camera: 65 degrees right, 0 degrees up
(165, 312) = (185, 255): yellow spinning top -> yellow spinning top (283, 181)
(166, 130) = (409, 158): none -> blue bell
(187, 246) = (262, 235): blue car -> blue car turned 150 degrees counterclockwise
====================
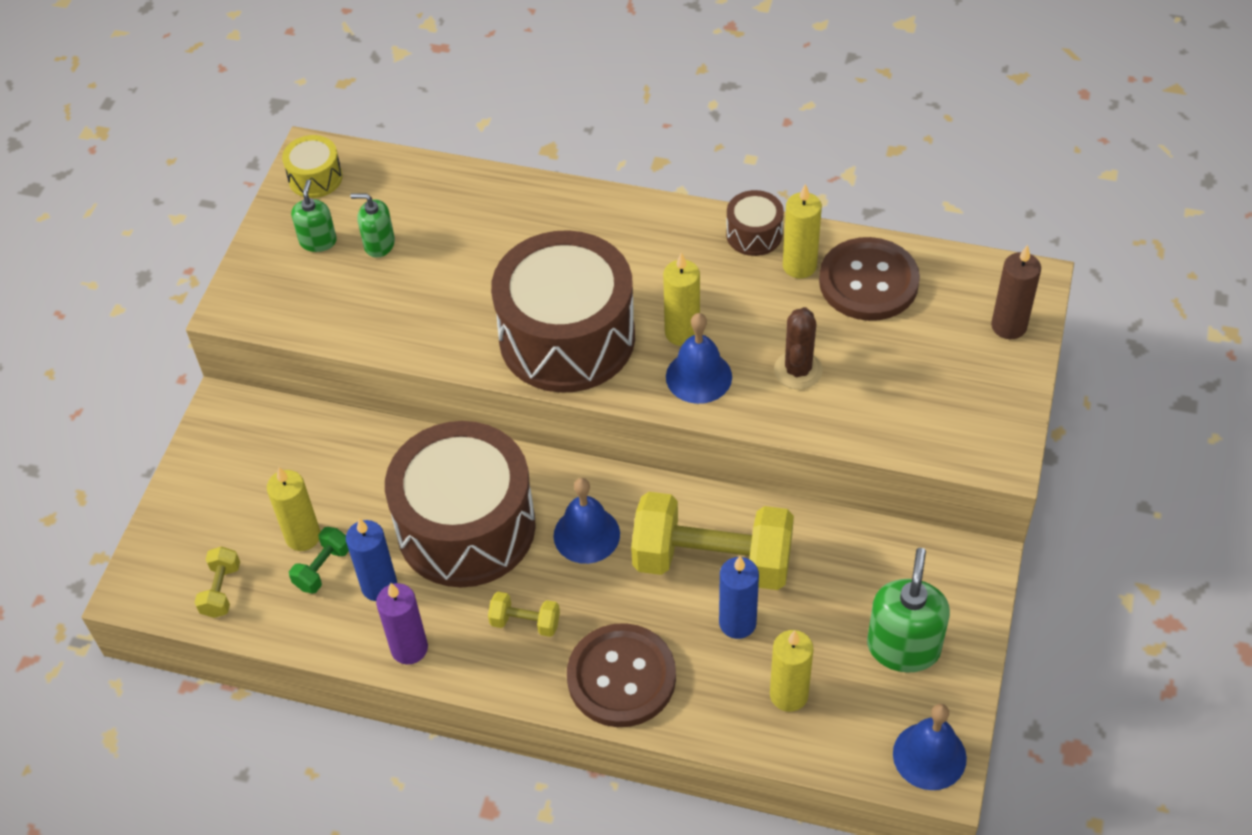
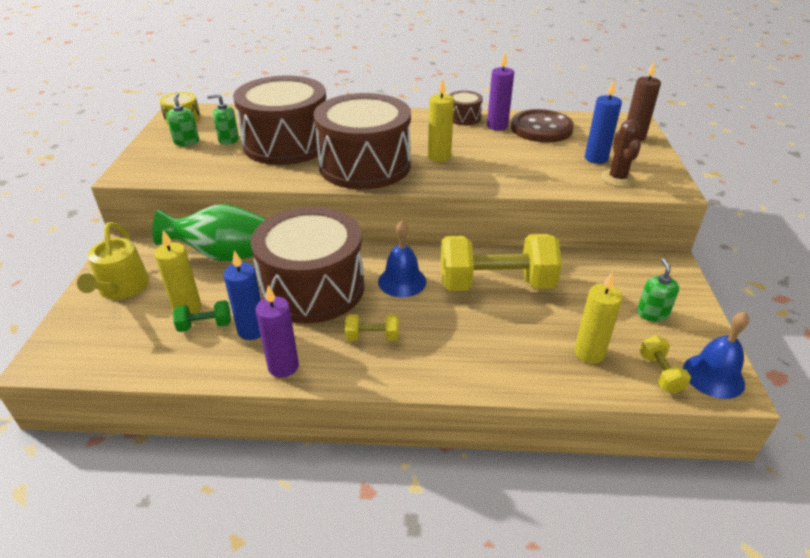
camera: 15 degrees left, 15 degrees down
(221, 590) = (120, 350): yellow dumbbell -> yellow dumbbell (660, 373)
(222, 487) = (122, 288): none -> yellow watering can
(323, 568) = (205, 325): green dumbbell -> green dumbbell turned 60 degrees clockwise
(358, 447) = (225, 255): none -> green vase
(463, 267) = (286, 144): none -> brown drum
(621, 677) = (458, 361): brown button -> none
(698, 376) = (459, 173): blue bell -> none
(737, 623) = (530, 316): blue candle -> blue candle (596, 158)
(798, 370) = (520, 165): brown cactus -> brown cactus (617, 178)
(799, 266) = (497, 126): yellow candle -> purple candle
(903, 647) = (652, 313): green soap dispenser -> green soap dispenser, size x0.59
====================
## WHAT TO WORK ON
All that should be written out is the stretch of lines above between the one holding "camera: 65 degrees right, 0 degrees up" and the one holding "(187, 246) = (262, 235): blue", inclusive, exactly as given.

## EXERCISE OUTPUT
camera: 65 degrees right, 0 degrees up
(165, 312) = (185, 255): yellow spinning top -> yellow spinning top (283, 181)
(166, 130) = (409, 158): none -> blue bell
(187, 246) = (262, 235): blue car -> blue car turned 150 degrees counterclockwise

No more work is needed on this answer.